==== Provided entries ====

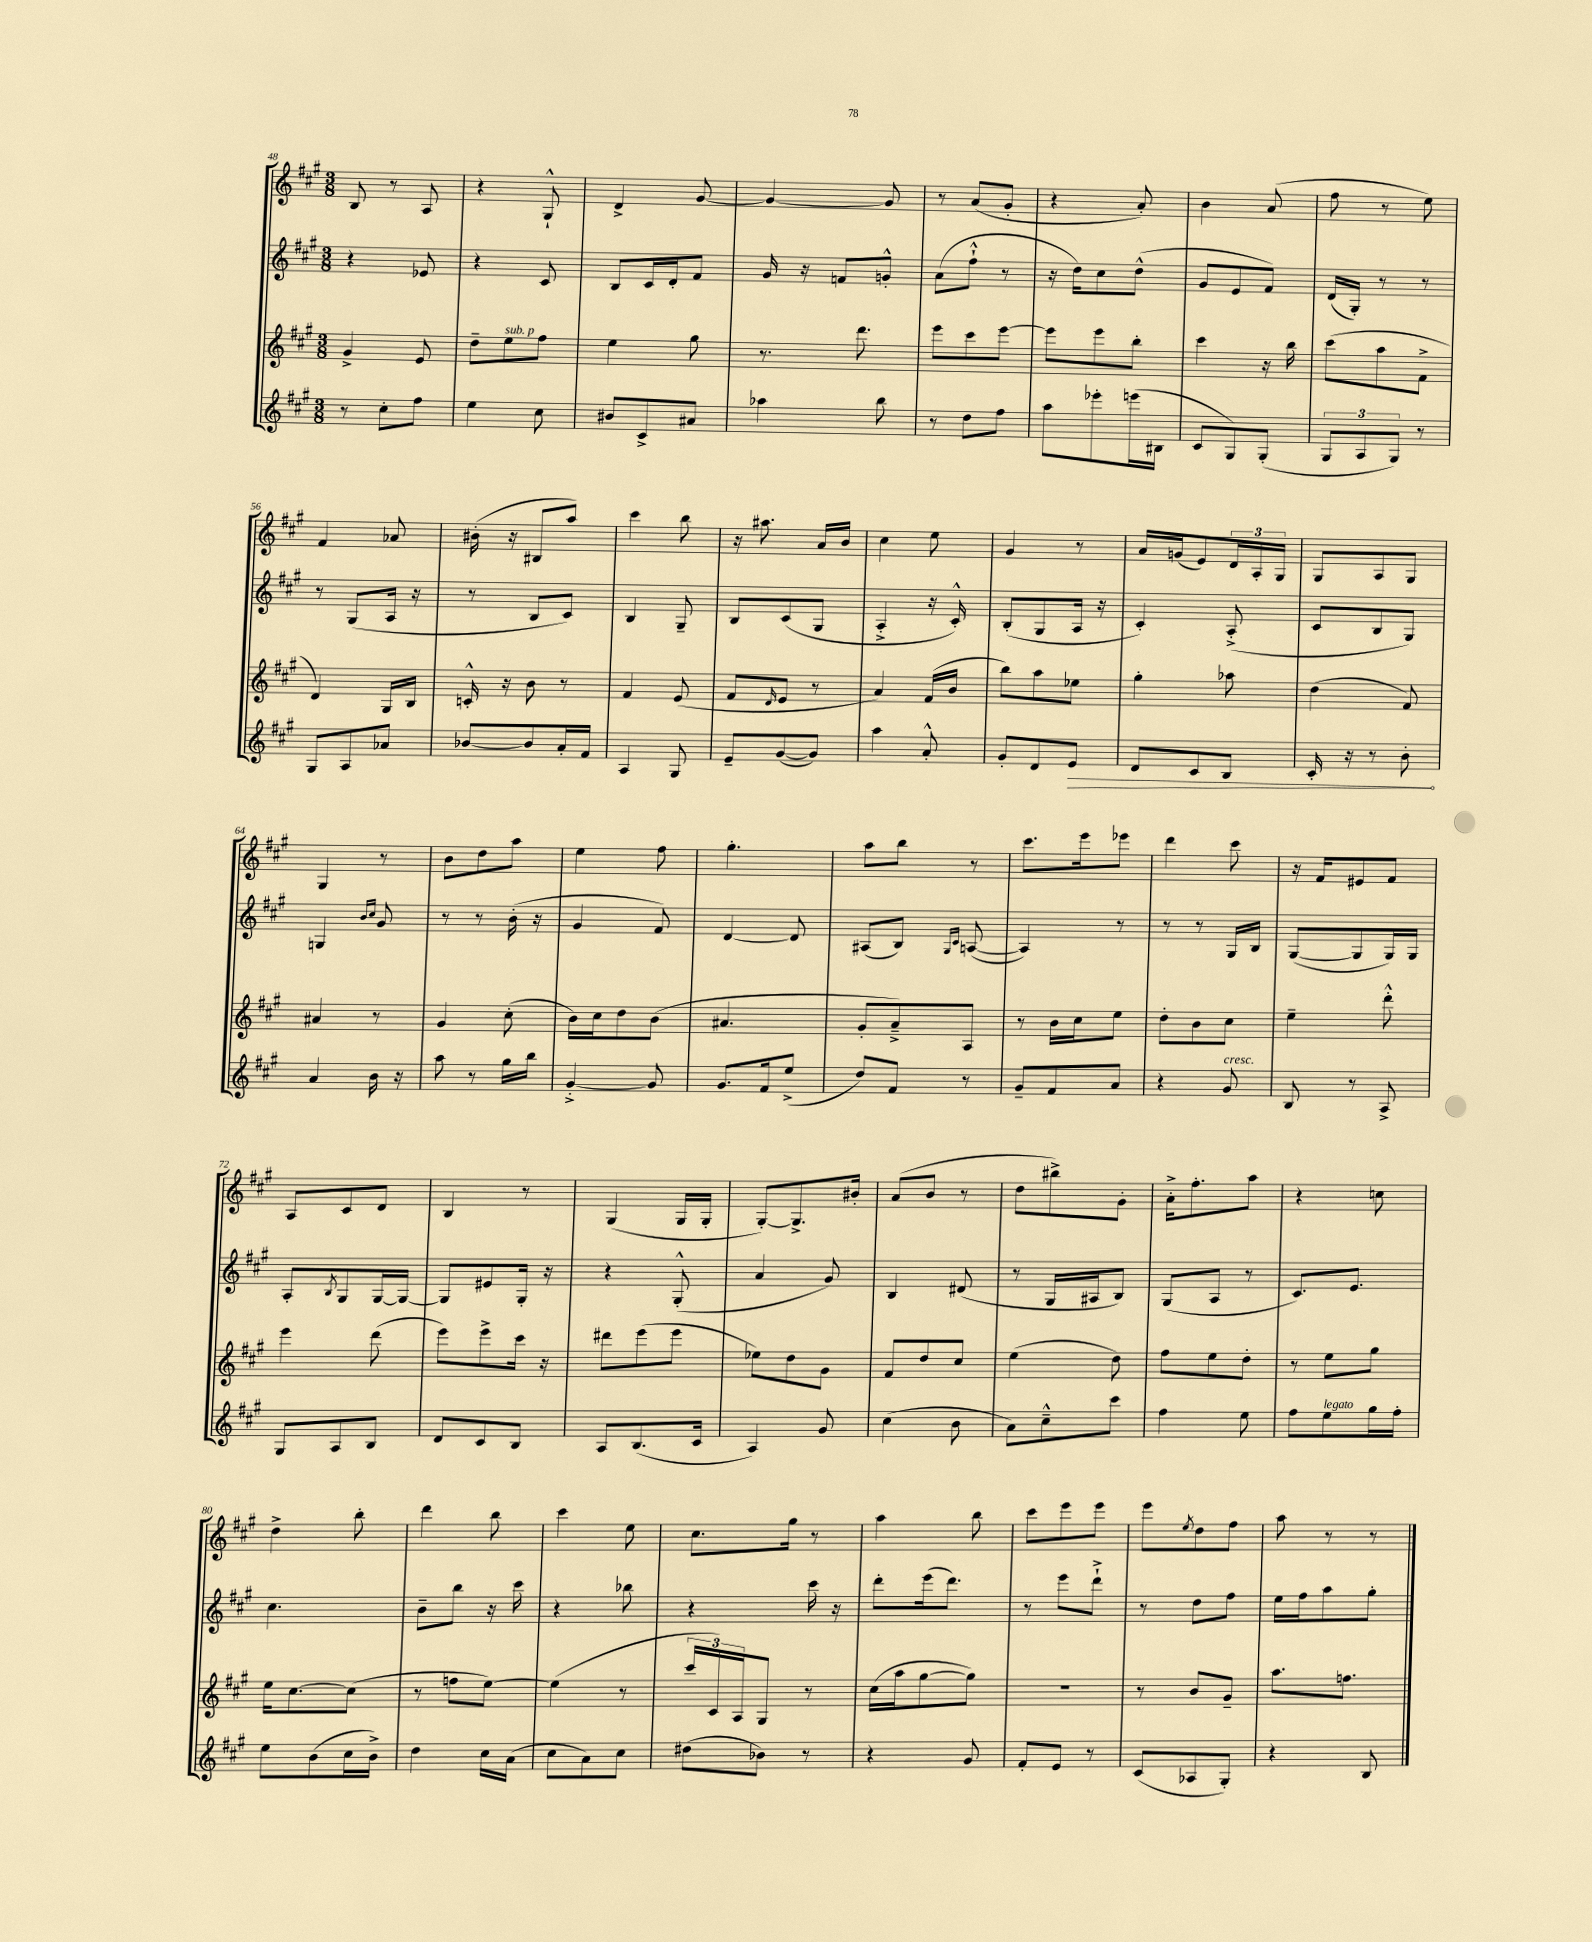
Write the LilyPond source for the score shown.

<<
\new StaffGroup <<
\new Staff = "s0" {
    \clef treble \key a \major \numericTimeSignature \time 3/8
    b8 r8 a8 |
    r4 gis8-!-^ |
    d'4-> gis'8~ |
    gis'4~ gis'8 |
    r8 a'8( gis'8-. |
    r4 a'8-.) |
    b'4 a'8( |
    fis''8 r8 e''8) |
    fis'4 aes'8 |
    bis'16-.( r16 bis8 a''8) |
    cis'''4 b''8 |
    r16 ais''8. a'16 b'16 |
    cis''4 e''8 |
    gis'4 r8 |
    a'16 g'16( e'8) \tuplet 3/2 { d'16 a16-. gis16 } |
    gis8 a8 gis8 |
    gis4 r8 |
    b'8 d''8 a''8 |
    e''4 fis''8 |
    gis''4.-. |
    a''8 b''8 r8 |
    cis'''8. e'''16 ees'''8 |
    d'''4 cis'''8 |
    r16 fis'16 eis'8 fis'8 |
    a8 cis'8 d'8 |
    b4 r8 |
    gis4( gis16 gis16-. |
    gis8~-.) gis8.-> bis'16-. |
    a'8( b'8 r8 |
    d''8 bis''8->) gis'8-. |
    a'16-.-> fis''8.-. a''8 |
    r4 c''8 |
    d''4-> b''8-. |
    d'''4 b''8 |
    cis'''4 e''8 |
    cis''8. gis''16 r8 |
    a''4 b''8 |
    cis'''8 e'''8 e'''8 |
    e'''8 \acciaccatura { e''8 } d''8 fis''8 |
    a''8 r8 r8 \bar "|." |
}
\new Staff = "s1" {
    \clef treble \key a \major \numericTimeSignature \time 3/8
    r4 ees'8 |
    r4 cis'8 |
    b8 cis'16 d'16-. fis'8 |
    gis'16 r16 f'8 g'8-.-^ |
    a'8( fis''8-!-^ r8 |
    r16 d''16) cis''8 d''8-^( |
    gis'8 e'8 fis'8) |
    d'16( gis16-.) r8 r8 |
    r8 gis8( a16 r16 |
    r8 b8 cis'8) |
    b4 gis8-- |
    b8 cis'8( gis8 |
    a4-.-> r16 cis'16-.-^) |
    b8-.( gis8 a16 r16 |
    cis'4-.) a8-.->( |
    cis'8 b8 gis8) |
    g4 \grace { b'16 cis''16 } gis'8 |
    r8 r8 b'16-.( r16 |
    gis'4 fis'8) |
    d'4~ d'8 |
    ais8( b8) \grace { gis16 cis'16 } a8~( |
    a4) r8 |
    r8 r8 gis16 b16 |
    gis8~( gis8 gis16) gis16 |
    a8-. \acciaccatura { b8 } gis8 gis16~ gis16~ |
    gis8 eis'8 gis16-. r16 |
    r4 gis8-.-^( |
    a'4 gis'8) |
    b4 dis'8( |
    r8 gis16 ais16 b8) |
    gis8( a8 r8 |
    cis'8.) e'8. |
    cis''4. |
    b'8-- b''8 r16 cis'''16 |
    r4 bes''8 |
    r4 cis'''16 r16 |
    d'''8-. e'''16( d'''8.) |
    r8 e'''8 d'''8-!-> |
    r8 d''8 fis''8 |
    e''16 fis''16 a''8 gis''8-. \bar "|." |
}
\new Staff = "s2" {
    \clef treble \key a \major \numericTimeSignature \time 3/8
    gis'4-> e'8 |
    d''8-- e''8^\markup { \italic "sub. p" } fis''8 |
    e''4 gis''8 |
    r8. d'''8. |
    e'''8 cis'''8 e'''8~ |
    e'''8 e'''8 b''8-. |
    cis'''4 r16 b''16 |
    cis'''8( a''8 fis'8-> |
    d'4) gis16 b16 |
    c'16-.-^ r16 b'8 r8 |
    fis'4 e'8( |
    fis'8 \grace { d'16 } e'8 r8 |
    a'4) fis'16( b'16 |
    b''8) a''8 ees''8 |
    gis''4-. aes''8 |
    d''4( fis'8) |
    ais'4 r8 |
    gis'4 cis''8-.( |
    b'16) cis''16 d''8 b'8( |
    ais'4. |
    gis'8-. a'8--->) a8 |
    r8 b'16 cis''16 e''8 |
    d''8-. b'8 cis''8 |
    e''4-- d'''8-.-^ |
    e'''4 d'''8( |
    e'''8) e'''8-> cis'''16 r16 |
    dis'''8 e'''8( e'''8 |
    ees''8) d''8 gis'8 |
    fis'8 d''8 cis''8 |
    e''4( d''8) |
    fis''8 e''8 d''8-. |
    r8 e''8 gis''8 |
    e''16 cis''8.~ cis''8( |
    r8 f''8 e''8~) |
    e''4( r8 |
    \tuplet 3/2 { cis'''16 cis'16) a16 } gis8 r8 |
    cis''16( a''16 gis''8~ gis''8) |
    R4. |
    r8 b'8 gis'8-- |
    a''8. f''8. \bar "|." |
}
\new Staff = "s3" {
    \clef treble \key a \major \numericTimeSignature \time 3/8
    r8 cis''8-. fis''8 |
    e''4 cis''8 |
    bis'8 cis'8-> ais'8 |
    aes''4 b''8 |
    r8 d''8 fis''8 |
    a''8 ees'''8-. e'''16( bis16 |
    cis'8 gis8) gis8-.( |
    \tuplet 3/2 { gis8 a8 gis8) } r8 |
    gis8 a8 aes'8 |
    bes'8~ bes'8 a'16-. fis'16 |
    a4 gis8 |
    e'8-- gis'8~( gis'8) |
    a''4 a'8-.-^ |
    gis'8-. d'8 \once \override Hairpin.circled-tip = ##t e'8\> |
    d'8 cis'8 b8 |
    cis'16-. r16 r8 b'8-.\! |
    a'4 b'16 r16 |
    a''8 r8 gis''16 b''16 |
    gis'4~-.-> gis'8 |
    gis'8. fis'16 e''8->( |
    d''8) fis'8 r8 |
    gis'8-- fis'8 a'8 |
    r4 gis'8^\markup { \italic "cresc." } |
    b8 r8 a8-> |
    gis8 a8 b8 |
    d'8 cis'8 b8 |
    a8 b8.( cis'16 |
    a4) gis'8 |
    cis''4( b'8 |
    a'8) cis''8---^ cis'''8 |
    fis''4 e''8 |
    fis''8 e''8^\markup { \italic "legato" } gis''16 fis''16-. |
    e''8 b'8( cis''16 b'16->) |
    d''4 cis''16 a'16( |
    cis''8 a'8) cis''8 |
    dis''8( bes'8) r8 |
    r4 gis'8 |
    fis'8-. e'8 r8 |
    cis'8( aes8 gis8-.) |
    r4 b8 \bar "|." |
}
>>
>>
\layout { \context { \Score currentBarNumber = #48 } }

====

Can you gather every line in the rows above that contains the string "acciaccatura" and copy each one out?

Output of the exercise |
    e'''8 \acciaccatura { e''8 } d''8 fis''8 |
    a8-. \acciaccatura { b8 } gis8 gis16~ gis16~ |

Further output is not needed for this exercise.